◆ **TASK TO COMPLETE**:
Return the entries that follow exactly, with no images.

◆ **ENTRIES SUPPLIED**:
^^^^^^^^^^^^^^^^

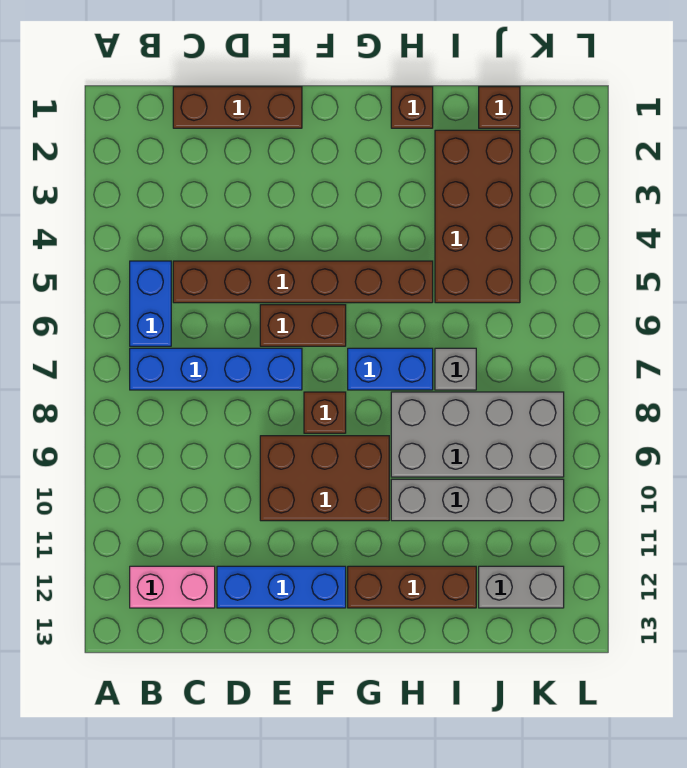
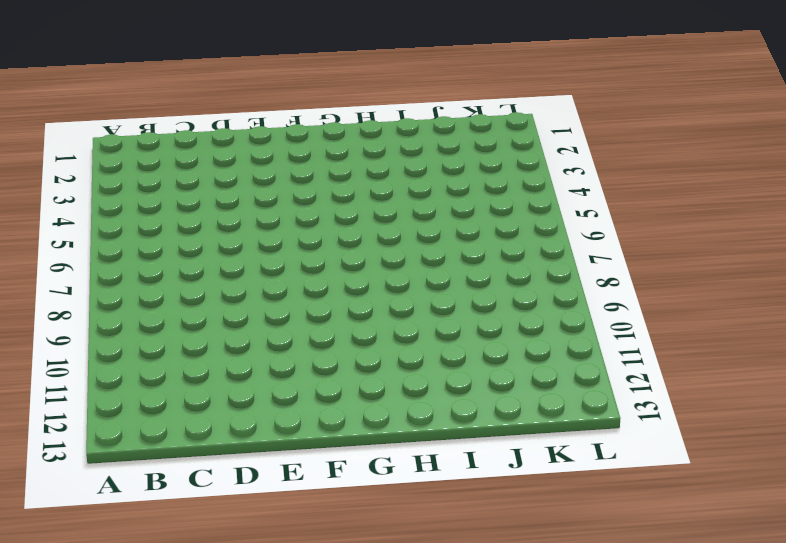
none -> blue brick B5:B6 level 1
none -> blue brick B7:E7 level 1
none -> pink brick B12:C12 level 1

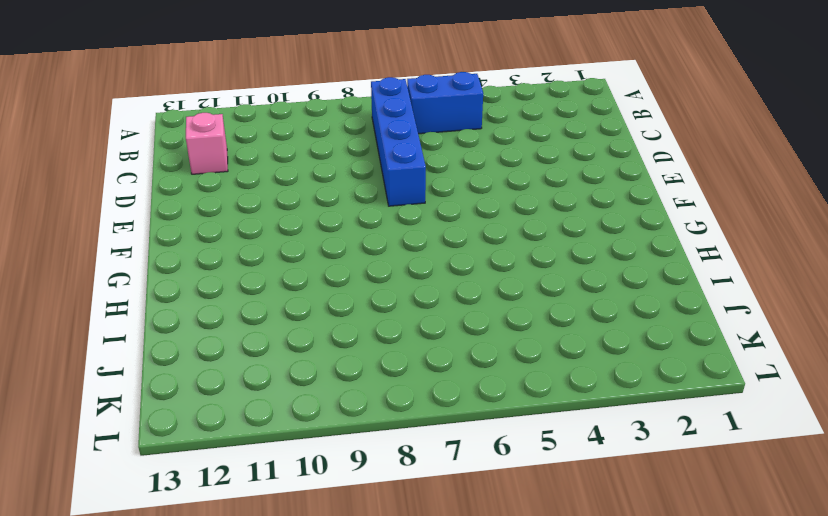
pink brick C12 level 1 -> pink brick B12:C12 level 1
none -> brown brick C1:E1 level 1
none -> brown brick C5:H5 level 1
none -> blue brick D12:F12 level 1

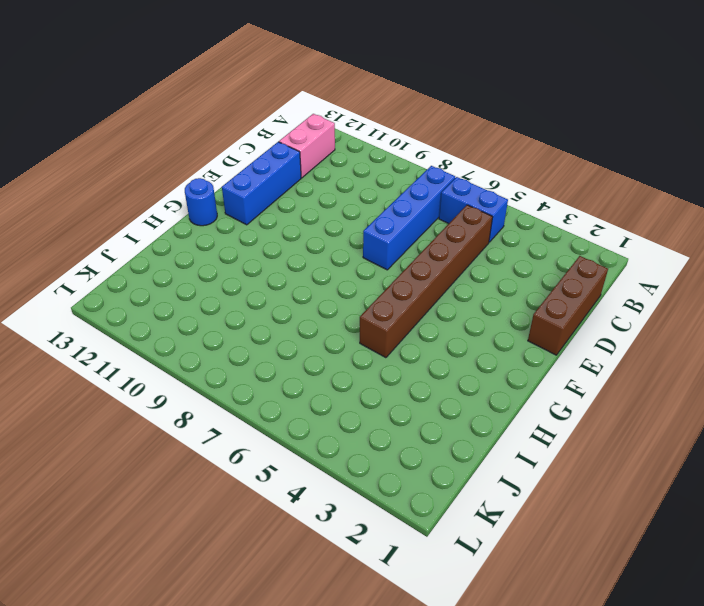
blue round brick G13 level 1 -> none
none -> brown brick E6:F6 level 1
none -> brown brick E9:G10 level 1
none -> brown brick F8 level 1

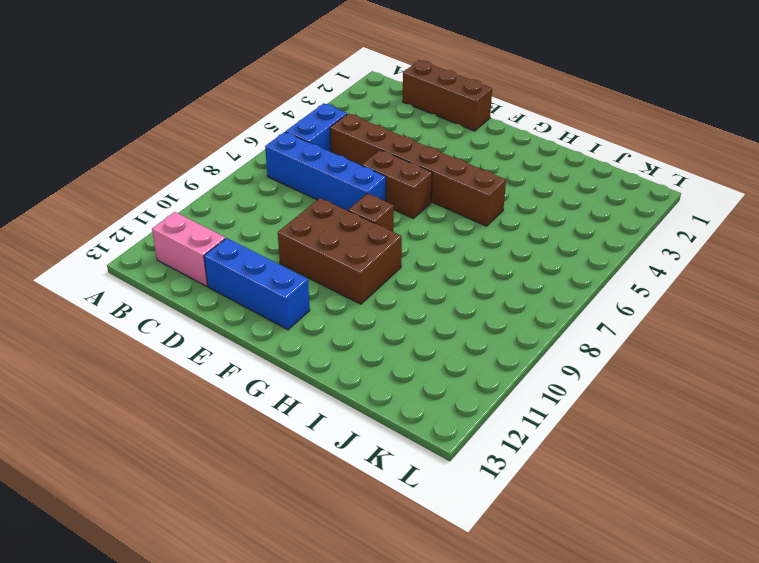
none -> blue brick G7:H7 level 1
none -> brown brick G12:I12 level 1
none -> brown brick H1 level 1

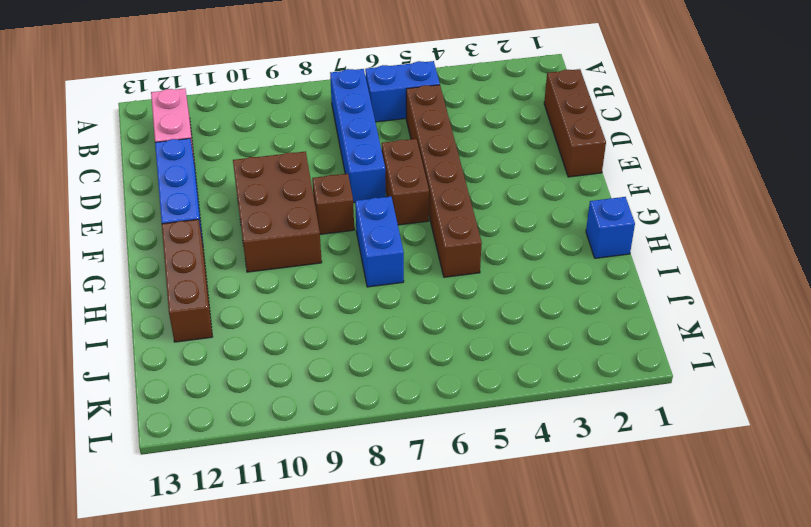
blue brick H1 level 1 -> brown brick H1 level 1
none -> grey brick H8:K9 level 1
none -> grey brick H10:K10 level 1
none -> brown brick I2:J5 level 1

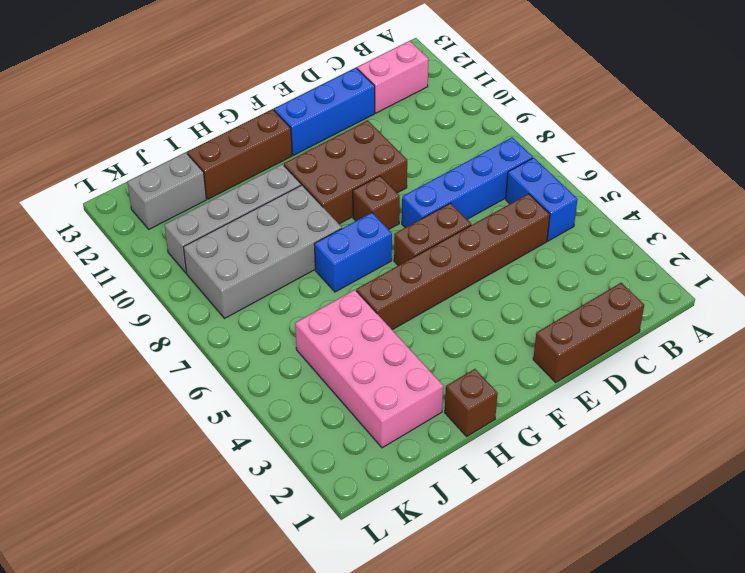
pink brick I2:J5 level 1 -> brown brick I2:J5 level 1
none -> grey brick I7 level 1
none -> brown brick J1 level 1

^^^^^^^^^^^^^^^^

◆ **WRITTEN REPLY**:
none -> blue brick B5:B6 level 1
none -> blue brick B7:E7 level 1
none -> pink brick B12:C12 level 1

pink brick C12 level 1 -> pink brick B12:C12 level 1
none -> brown brick C1:E1 level 1
none -> brown brick C5:H5 level 1
none -> blue brick D12:F12 level 1

blue round brick G13 level 1 -> none
none -> brown brick E6:F6 level 1
none -> brown brick E9:G10 level 1
none -> brown brick F8 level 1

none -> blue brick G7:H7 level 1
none -> brown brick G12:I12 level 1
none -> brown brick H1 level 1

blue brick H1 level 1 -> brown brick H1 level 1
none -> grey brick H8:K9 level 1
none -> grey brick H10:K10 level 1
none -> brown brick I2:J5 level 1

pink brick I2:J5 level 1 -> brown brick I2:J5 level 1
none -> grey brick I7 level 1
none -> brown brick J1 level 1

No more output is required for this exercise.